Starting with the line that contains "brown banana: 5 -> 4" and stopping after the line that contains "yellow banana: 1 -> 0", copy the entries below exactly. Include nothing else.

====== Records provided ======

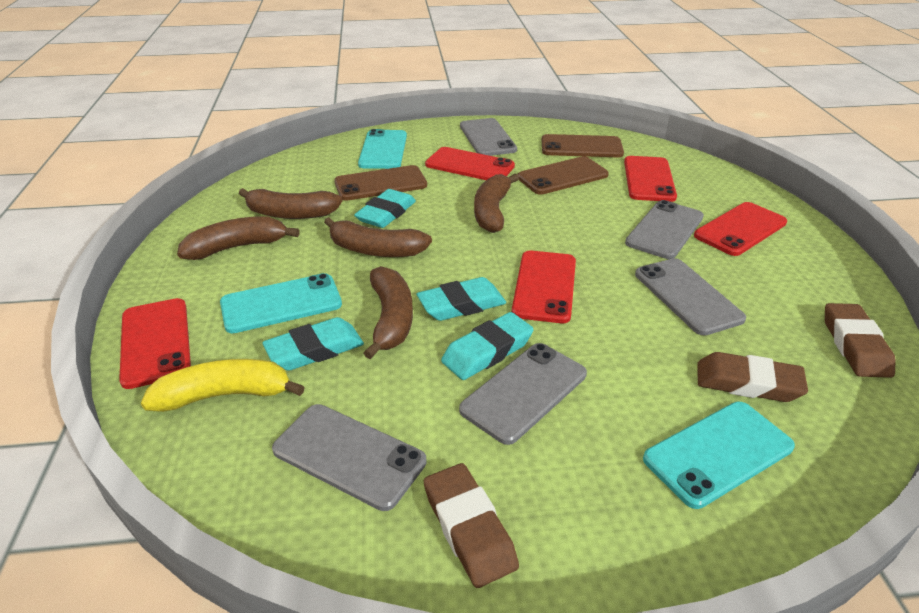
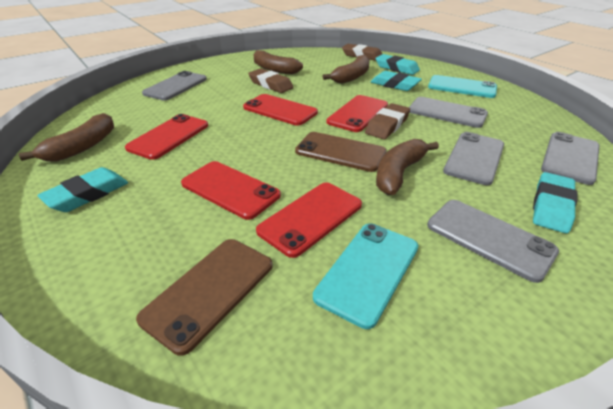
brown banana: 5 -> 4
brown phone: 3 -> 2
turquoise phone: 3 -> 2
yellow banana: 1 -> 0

======
====== Records provided ======

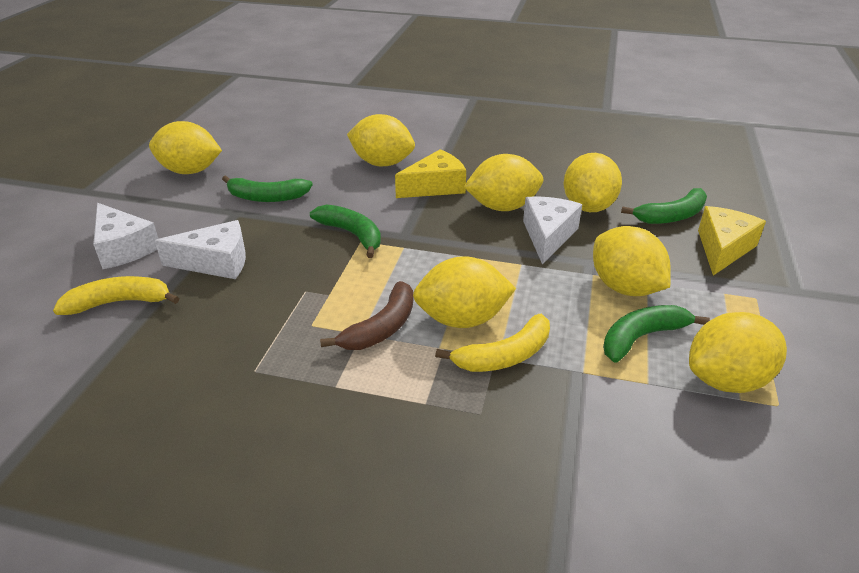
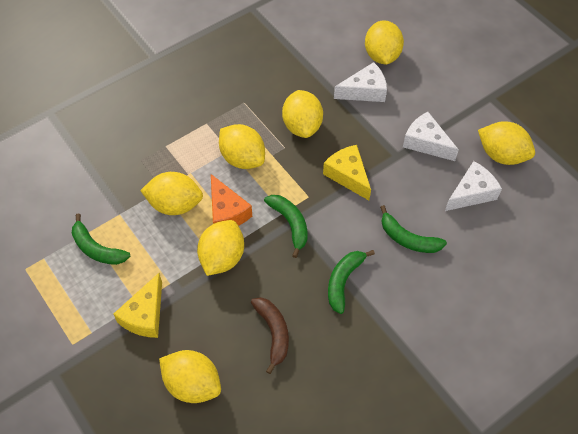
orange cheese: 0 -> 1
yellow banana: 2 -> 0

======

- [Result of this exercise]
brown banana: 5 -> 4
brown phone: 3 -> 2
turquoise phone: 3 -> 2
yellow banana: 1 -> 0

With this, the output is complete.